*Task goal*: Every line containing the string "yellow" should be returned from the records.

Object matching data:
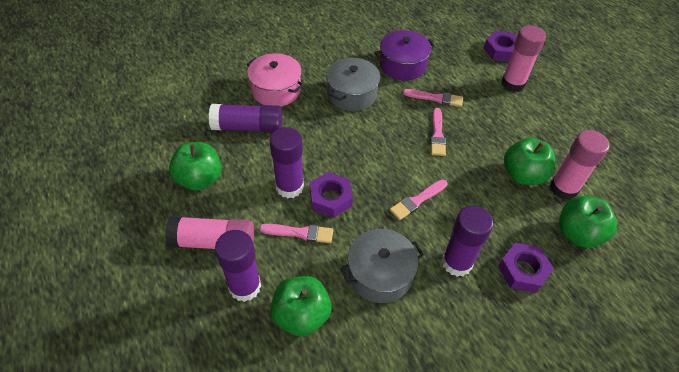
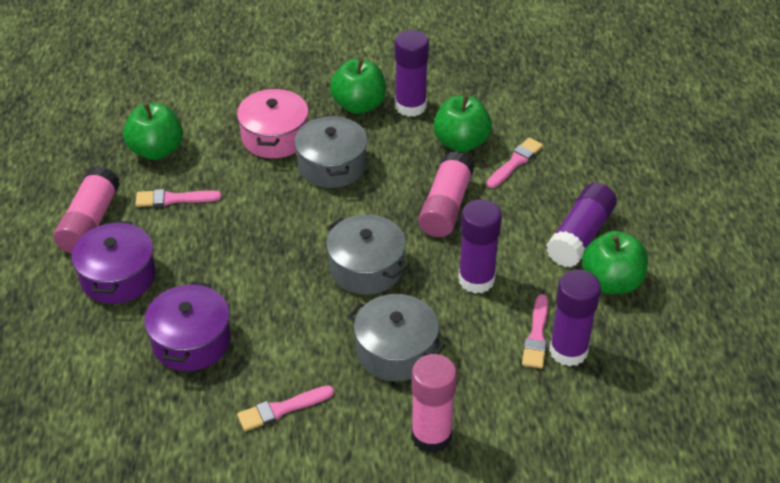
grey pot: 2 -> 3
purple nut: 3 -> 0
purple pot: 1 -> 2

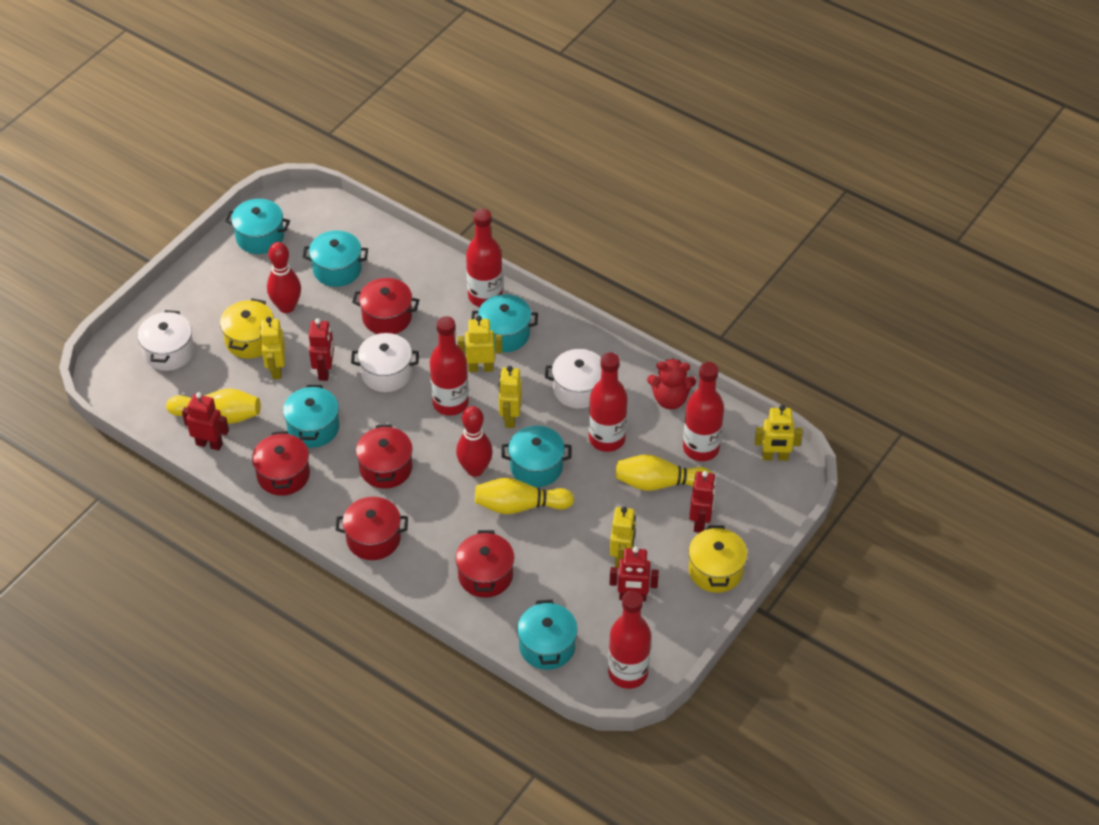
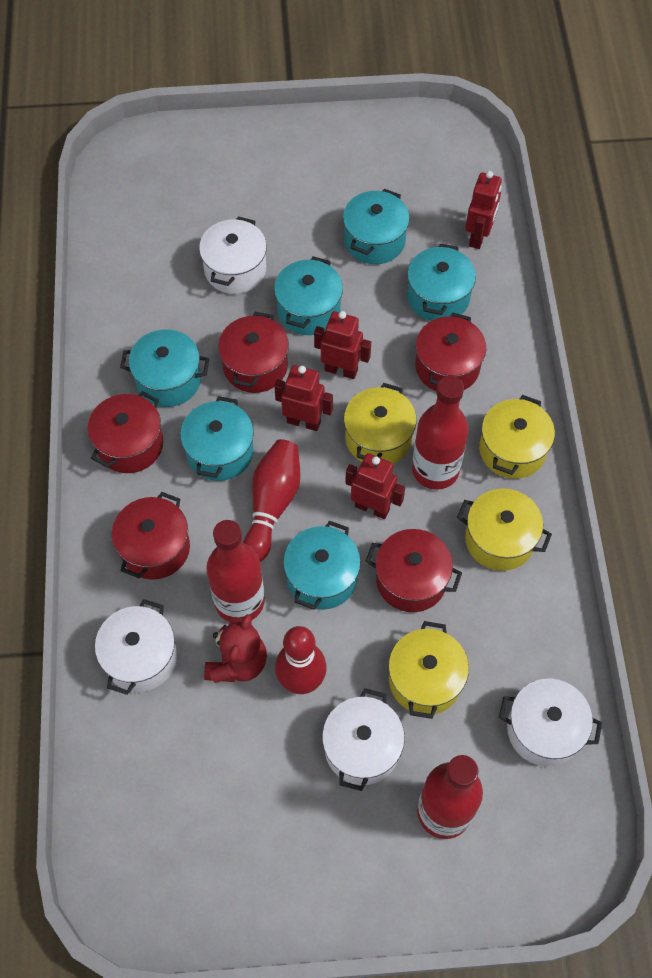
red bottle: 5 -> 3
white pot: 3 -> 4
yellow bowling pin: 3 -> 0
yellow pot: 2 -> 4
yellow robot: 5 -> 0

*Worked solution*:
yellow bowling pin: 3 -> 0
yellow pot: 2 -> 4
yellow robot: 5 -> 0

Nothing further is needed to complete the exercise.